═════ SUPPLIED RECORDS ═════

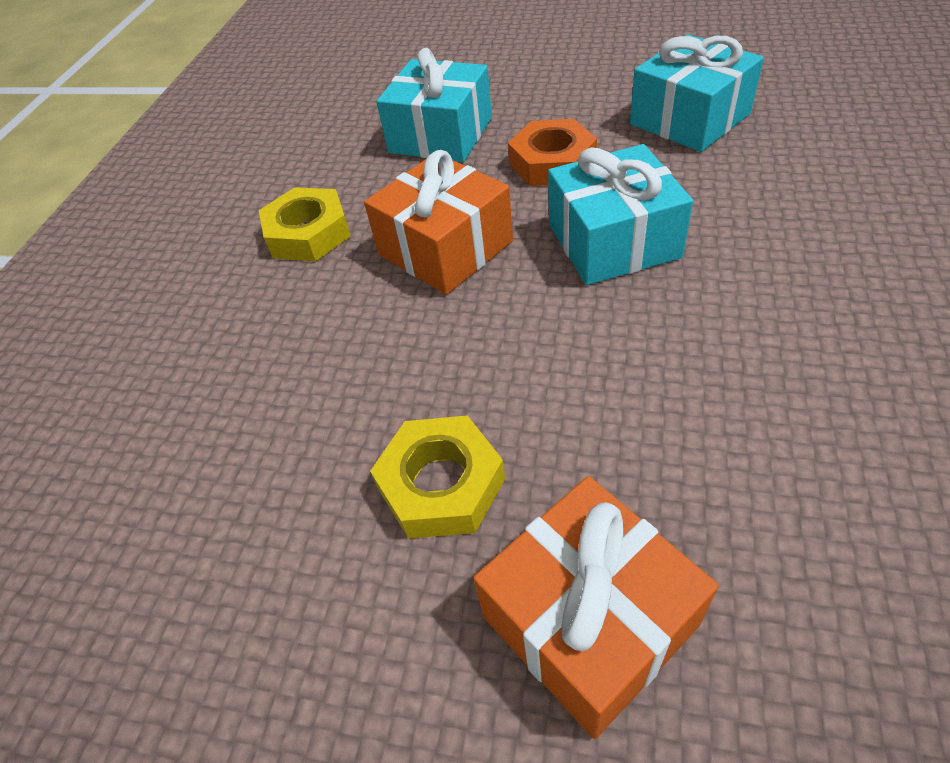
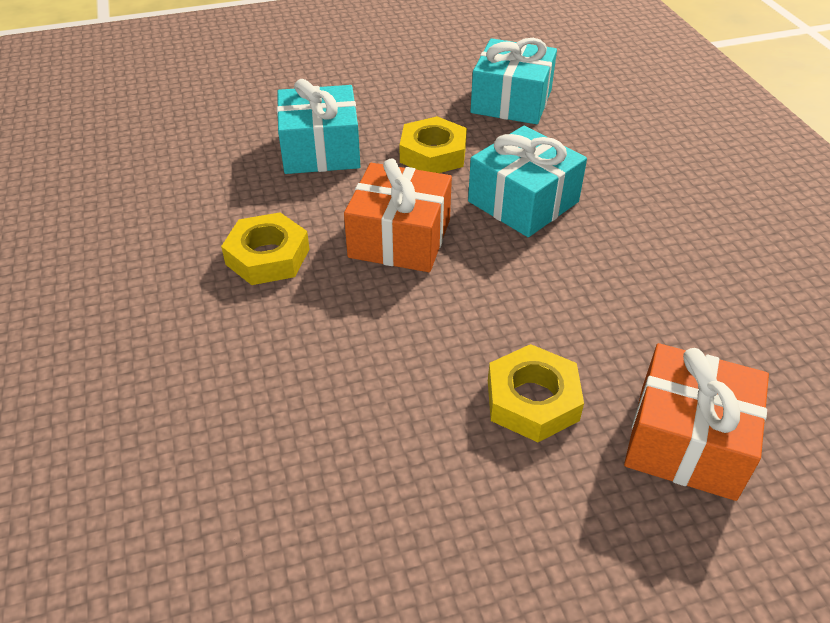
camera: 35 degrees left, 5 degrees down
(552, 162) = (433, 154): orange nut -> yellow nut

═════
═════ SUPPLIED RECORDS ═════

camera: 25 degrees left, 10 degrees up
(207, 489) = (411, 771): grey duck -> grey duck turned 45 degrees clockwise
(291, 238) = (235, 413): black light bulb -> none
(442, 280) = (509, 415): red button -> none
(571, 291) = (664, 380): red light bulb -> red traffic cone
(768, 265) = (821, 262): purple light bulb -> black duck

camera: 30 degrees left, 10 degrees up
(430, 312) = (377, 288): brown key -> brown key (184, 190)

═════
═════ SUPPLIED RECORDS ═════

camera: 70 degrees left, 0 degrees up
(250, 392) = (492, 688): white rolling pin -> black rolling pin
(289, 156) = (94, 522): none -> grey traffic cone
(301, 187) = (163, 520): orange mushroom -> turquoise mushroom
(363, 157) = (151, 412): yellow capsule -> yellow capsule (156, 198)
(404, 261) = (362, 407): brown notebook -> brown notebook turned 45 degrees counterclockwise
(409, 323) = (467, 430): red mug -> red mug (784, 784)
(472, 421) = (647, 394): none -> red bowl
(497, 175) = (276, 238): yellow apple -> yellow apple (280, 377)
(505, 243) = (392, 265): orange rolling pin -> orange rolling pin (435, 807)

═════

▸ **WHAT IS REQUIRED**
Scan the data above, find each line with "grey", and copy it.

▸ **COMPLETED TASK**
(207, 489) = (411, 771): grey duck -> grey duck turned 45 degrees clockwise
(289, 156) = (94, 522): none -> grey traffic cone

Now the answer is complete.